## Task inputs
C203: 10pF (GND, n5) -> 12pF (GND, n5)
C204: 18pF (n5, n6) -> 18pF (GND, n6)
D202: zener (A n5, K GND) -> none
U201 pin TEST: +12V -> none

--

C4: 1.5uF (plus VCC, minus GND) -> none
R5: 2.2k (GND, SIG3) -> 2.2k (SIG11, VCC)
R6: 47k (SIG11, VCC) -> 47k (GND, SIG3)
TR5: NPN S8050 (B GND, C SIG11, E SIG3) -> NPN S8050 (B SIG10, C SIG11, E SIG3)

---

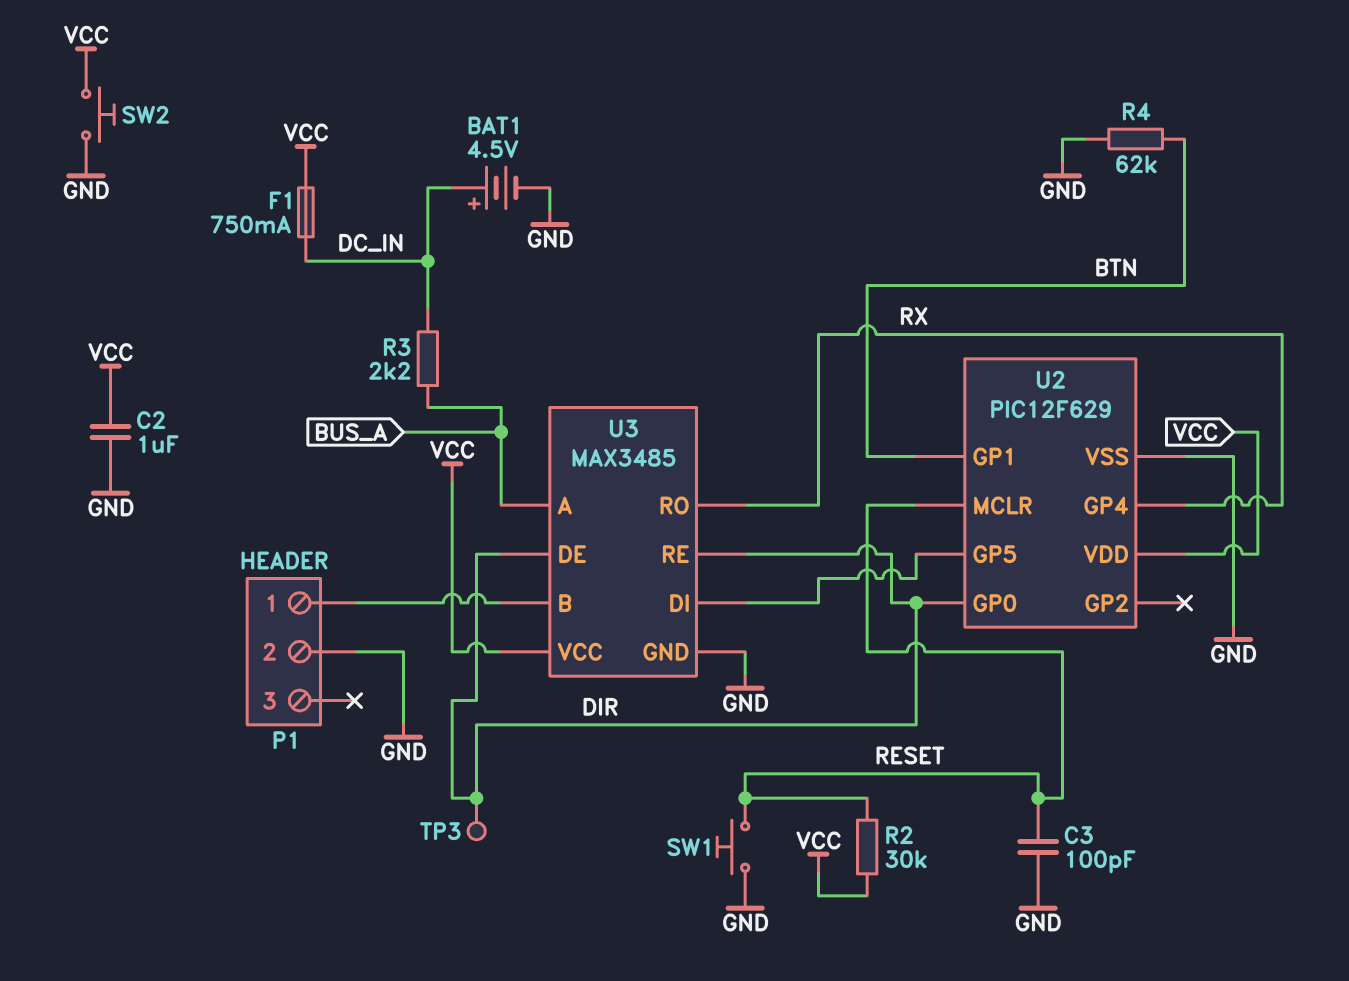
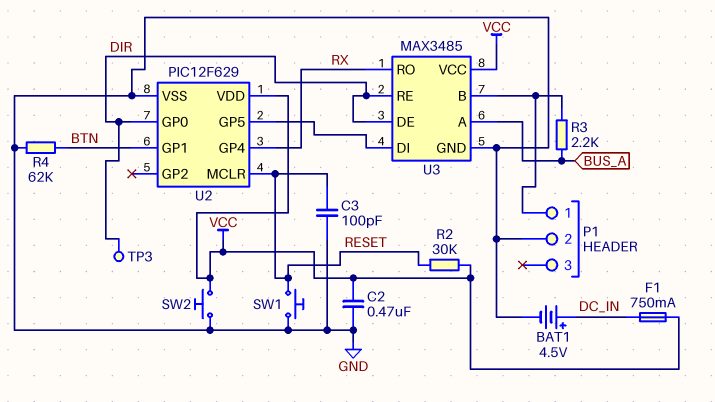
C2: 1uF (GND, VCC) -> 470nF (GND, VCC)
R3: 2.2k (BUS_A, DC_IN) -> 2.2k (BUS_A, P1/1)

## Problem description
Please, from the material above, copy only the lines from the line with "C203: 10pF (GND, n5) -> 12pF (GND, n5)" up to and including the line with "U201 pin TEST: +12V -> none", exactly as written.

## Answer space
C203: 10pF (GND, n5) -> 12pF (GND, n5)
C204: 18pF (n5, n6) -> 18pF (GND, n6)
D202: zener (A n5, K GND) -> none
U201 pin TEST: +12V -> none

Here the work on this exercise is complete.